Task item ▸ Output all of the entries below precisely as written.

Records supplied ▸
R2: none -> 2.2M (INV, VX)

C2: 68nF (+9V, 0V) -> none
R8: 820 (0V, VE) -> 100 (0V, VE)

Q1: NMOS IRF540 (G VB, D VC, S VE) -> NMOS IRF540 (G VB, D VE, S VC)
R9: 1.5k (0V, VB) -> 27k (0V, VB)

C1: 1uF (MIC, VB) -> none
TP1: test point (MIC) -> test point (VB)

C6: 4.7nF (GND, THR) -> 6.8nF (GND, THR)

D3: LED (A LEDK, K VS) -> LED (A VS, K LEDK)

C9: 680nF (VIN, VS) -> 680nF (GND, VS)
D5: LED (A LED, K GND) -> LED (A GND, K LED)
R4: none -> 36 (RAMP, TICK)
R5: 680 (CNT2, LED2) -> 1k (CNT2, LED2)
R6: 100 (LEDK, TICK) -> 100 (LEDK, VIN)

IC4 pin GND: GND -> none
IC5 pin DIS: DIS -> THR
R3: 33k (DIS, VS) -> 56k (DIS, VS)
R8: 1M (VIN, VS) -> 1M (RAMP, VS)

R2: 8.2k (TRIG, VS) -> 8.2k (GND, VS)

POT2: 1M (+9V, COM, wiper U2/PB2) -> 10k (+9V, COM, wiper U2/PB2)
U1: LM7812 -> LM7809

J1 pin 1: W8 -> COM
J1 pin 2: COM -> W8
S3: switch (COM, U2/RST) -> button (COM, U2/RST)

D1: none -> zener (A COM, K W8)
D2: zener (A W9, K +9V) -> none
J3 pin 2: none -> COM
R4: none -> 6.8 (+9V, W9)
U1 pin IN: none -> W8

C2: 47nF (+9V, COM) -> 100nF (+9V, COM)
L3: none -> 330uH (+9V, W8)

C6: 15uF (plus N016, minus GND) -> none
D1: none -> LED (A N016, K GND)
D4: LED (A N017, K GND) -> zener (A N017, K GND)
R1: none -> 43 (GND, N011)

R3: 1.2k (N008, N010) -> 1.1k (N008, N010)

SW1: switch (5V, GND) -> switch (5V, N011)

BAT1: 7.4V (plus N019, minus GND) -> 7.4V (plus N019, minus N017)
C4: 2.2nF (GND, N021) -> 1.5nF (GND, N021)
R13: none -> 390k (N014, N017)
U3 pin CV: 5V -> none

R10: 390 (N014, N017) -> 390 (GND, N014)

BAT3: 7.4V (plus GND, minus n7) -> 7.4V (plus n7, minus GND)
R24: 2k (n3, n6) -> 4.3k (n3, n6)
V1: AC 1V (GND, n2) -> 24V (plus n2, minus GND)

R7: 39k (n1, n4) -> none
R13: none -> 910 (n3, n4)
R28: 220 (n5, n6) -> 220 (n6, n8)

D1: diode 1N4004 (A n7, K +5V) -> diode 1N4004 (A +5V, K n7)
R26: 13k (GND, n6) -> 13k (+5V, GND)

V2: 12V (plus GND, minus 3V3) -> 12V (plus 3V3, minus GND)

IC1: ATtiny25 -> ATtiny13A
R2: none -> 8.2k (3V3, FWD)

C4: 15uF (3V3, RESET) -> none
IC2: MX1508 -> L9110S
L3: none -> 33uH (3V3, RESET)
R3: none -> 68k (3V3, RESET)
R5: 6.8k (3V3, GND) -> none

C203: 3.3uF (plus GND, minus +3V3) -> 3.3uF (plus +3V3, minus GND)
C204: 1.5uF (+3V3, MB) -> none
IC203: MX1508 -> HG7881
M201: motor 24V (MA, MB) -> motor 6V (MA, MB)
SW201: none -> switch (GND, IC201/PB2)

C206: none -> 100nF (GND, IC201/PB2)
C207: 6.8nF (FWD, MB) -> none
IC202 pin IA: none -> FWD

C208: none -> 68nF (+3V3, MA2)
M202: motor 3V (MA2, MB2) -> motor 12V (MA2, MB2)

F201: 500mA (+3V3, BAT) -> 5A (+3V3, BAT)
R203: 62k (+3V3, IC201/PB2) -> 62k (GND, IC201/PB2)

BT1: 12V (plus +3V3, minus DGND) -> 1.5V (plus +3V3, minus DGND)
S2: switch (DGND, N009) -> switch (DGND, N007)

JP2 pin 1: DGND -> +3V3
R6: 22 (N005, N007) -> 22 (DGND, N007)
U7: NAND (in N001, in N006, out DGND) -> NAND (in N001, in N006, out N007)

Answer to the problem ▸
R2: none -> 2.2M (INV, VX)

C2: 68nF (+9V, 0V) -> none
R8: 820 (0V, VE) -> 100 (0V, VE)

Q1: NMOS IRF540 (G VB, D VC, S VE) -> NMOS IRF540 (G VB, D VE, S VC)
R9: 1.5k (0V, VB) -> 27k (0V, VB)

C1: 1uF (MIC, VB) -> none
TP1: test point (MIC) -> test point (VB)

C6: 4.7nF (GND, THR) -> 6.8nF (GND, THR)

D3: LED (A LEDK, K VS) -> LED (A VS, K LEDK)

C9: 680nF (VIN, VS) -> 680nF (GND, VS)
D5: LED (A LED, K GND) -> LED (A GND, K LED)
R4: none -> 36 (RAMP, TICK)
R5: 680 (CNT2, LED2) -> 1k (CNT2, LED2)
R6: 100 (LEDK, TICK) -> 100 (LEDK, VIN)

IC4 pin GND: GND -> none
IC5 pin DIS: DIS -> THR
R3: 33k (DIS, VS) -> 56k (DIS, VS)
R8: 1M (VIN, VS) -> 1M (RAMP, VS)

R2: 8.2k (TRIG, VS) -> 8.2k (GND, VS)

POT2: 1M (+9V, COM, wiper U2/PB2) -> 10k (+9V, COM, wiper U2/PB2)
U1: LM7812 -> LM7809

J1 pin 1: W8 -> COM
J1 pin 2: COM -> W8
S3: switch (COM, U2/RST) -> button (COM, U2/RST)

D1: none -> zener (A COM, K W8)
D2: zener (A W9, K +9V) -> none
J3 pin 2: none -> COM
R4: none -> 6.8 (+9V, W9)
U1 pin IN: none -> W8

C2: 47nF (+9V, COM) -> 100nF (+9V, COM)
L3: none -> 330uH (+9V, W8)

C6: 15uF (plus N016, minus GND) -> none
D1: none -> LED (A N016, K GND)
D4: LED (A N017, K GND) -> zener (A N017, K GND)
R1: none -> 43 (GND, N011)

R3: 1.2k (N008, N010) -> 1.1k (N008, N010)

SW1: switch (5V, GND) -> switch (5V, N011)

BAT1: 7.4V (plus N019, minus GND) -> 7.4V (plus N019, minus N017)
C4: 2.2nF (GND, N021) -> 1.5nF (GND, N021)
R13: none -> 390k (N014, N017)
U3 pin CV: 5V -> none

R10: 390 (N014, N017) -> 390 (GND, N014)

BAT3: 7.4V (plus GND, minus n7) -> 7.4V (plus n7, minus GND)
R24: 2k (n3, n6) -> 4.3k (n3, n6)
V1: AC 1V (GND, n2) -> 24V (plus n2, minus GND)

R7: 39k (n1, n4) -> none
R13: none -> 910 (n3, n4)
R28: 220 (n5, n6) -> 220 (n6, n8)

D1: diode 1N4004 (A n7, K +5V) -> diode 1N4004 (A +5V, K n7)
R26: 13k (GND, n6) -> 13k (+5V, GND)

V2: 12V (plus GND, minus 3V3) -> 12V (plus 3V3, minus GND)

IC1: ATtiny25 -> ATtiny13A
R2: none -> 8.2k (3V3, FWD)

C4: 15uF (3V3, RESET) -> none
IC2: MX1508 -> L9110S
L3: none -> 33uH (3V3, RESET)
R3: none -> 68k (3V3, RESET)
R5: 6.8k (3V3, GND) -> none

C203: 3.3uF (plus GND, minus +3V3) -> 3.3uF (plus +3V3, minus GND)
C204: 1.5uF (+3V3, MB) -> none
IC203: MX1508 -> HG7881
M201: motor 24V (MA, MB) -> motor 6V (MA, MB)
SW201: none -> switch (GND, IC201/PB2)

C206: none -> 100nF (GND, IC201/PB2)
C207: 6.8nF (FWD, MB) -> none
IC202 pin IA: none -> FWD

C208: none -> 68nF (+3V3, MA2)
M202: motor 3V (MA2, MB2) -> motor 12V (MA2, MB2)

F201: 500mA (+3V3, BAT) -> 5A (+3V3, BAT)
R203: 62k (+3V3, IC201/PB2) -> 62k (GND, IC201/PB2)

BT1: 12V (plus +3V3, minus DGND) -> 1.5V (plus +3V3, minus DGND)
S2: switch (DGND, N009) -> switch (DGND, N007)

JP2 pin 1: DGND -> +3V3
R6: 22 (N005, N007) -> 22 (DGND, N007)
U7: NAND (in N001, in N006, out DGND) -> NAND (in N001, in N006, out N007)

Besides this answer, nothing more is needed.